• Listed entries
:::
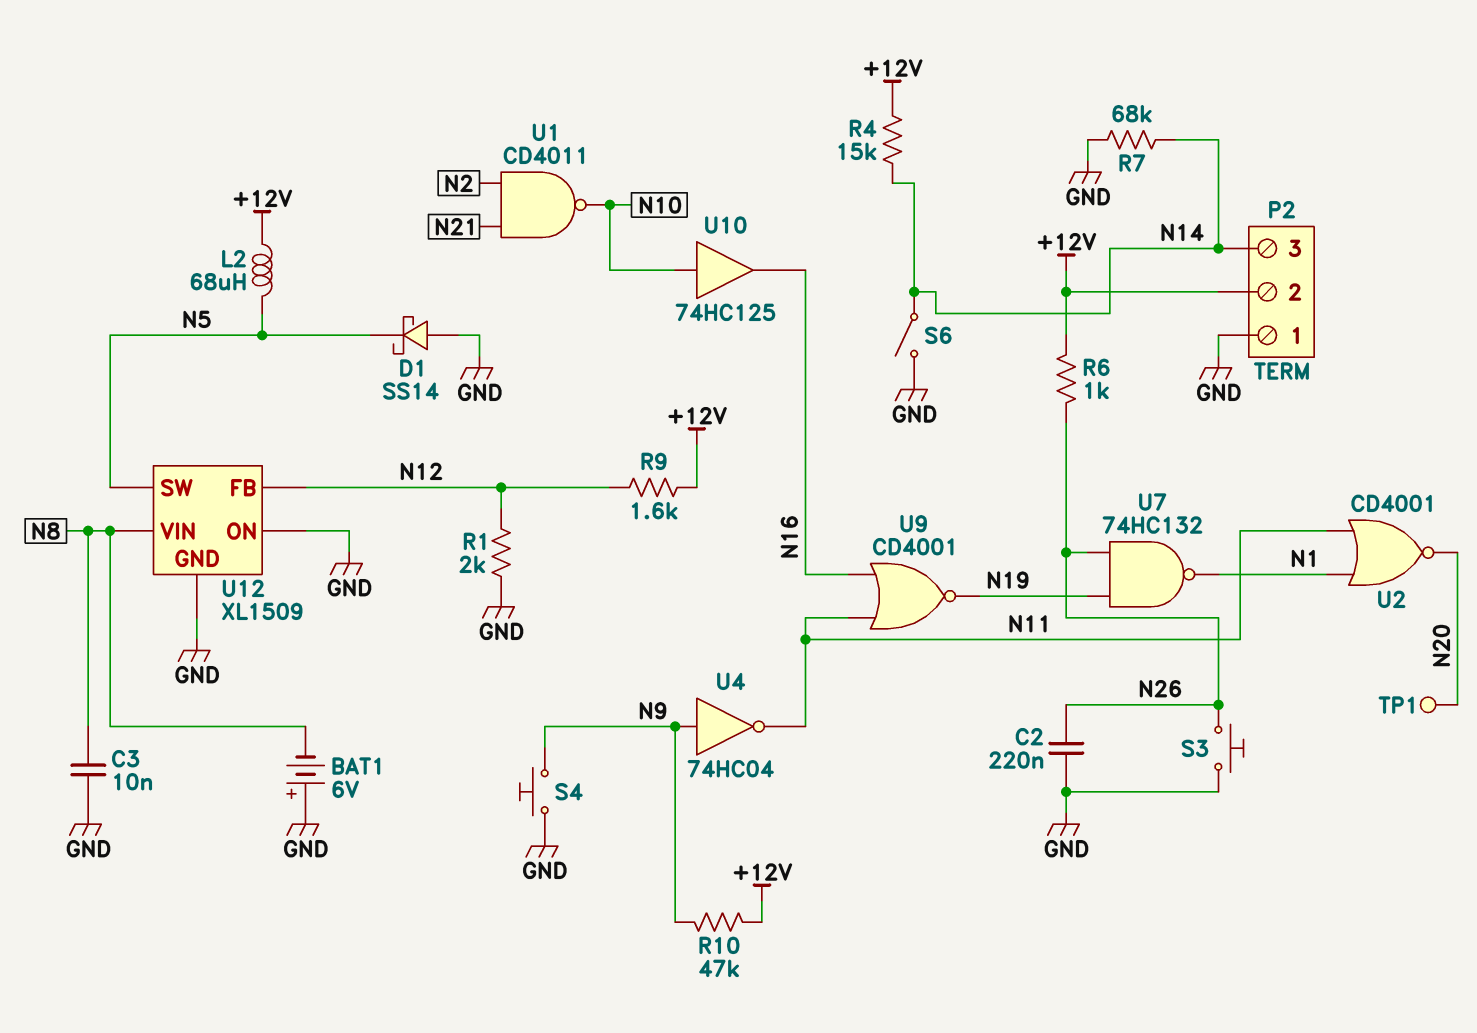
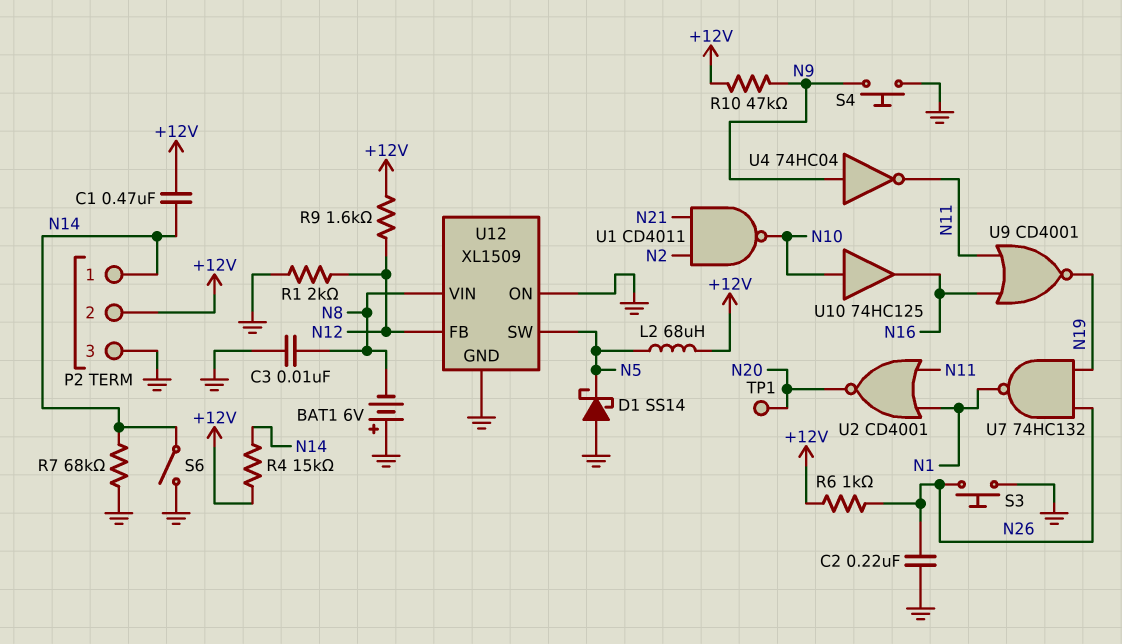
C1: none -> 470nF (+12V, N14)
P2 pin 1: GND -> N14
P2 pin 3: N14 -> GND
:::
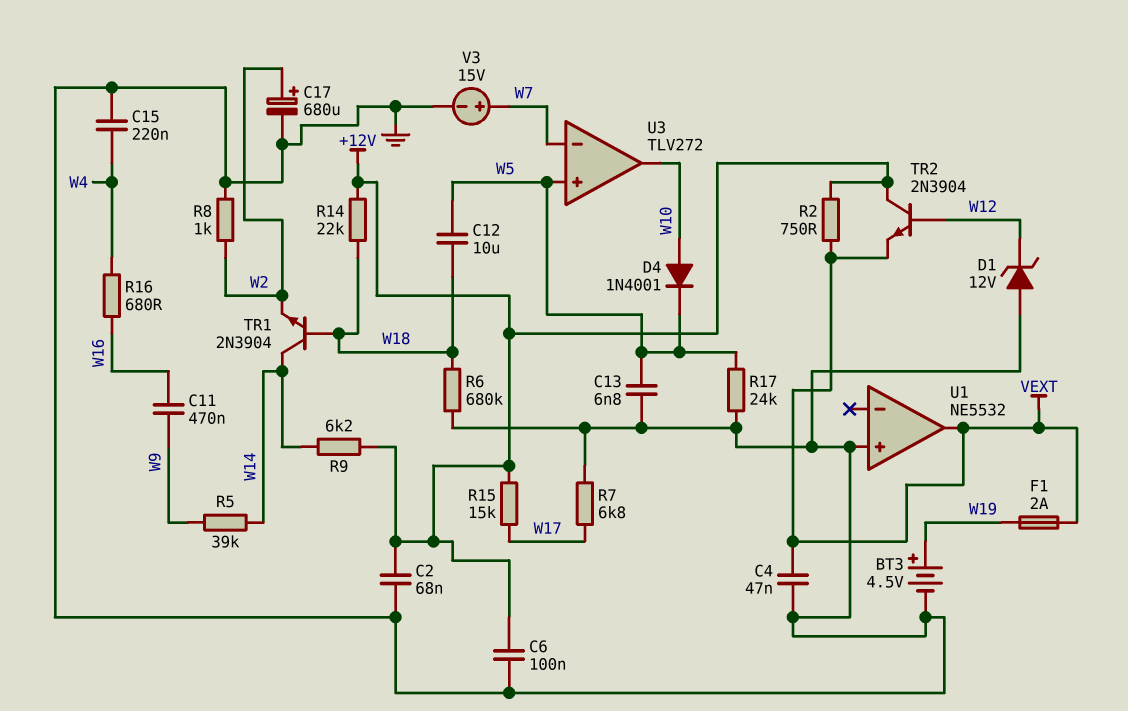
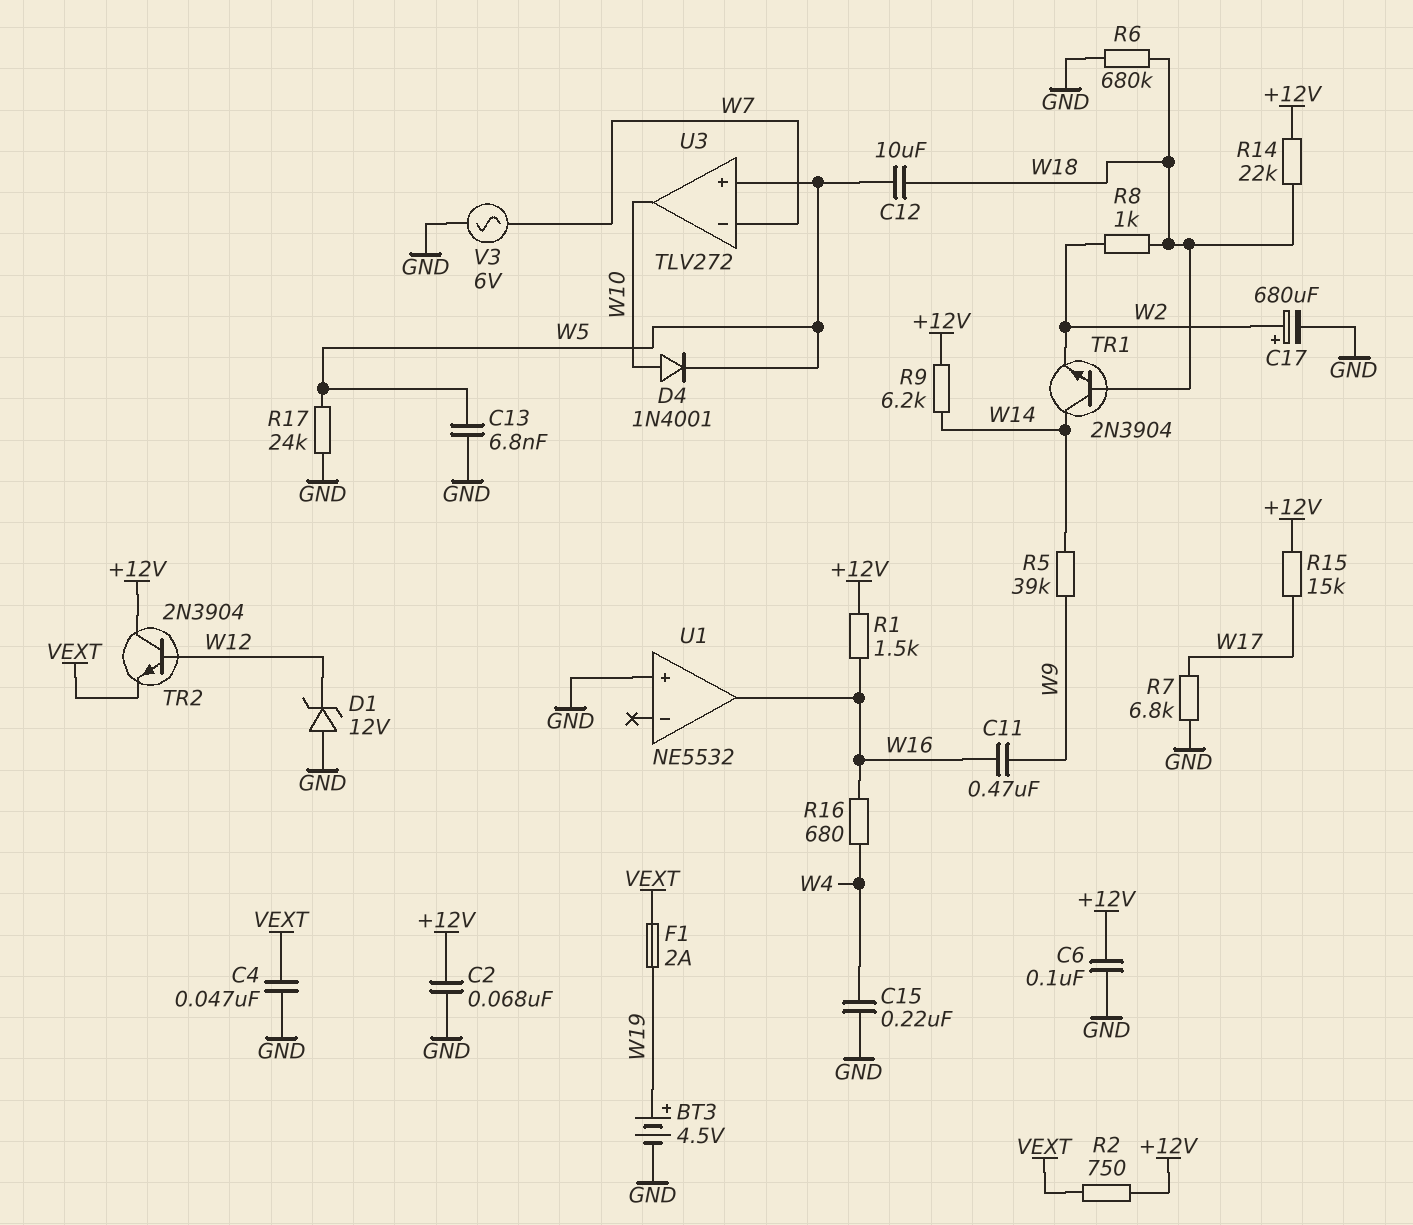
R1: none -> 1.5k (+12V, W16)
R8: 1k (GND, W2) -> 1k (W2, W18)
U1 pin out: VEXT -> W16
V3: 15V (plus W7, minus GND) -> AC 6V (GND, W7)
:::
• Exercise description
"none" is the string to look for; please copy every line of the records above where it appears.

• Expected answer
C1: none -> 470nF (+12V, N14)
R1: none -> 1.5k (+12V, W16)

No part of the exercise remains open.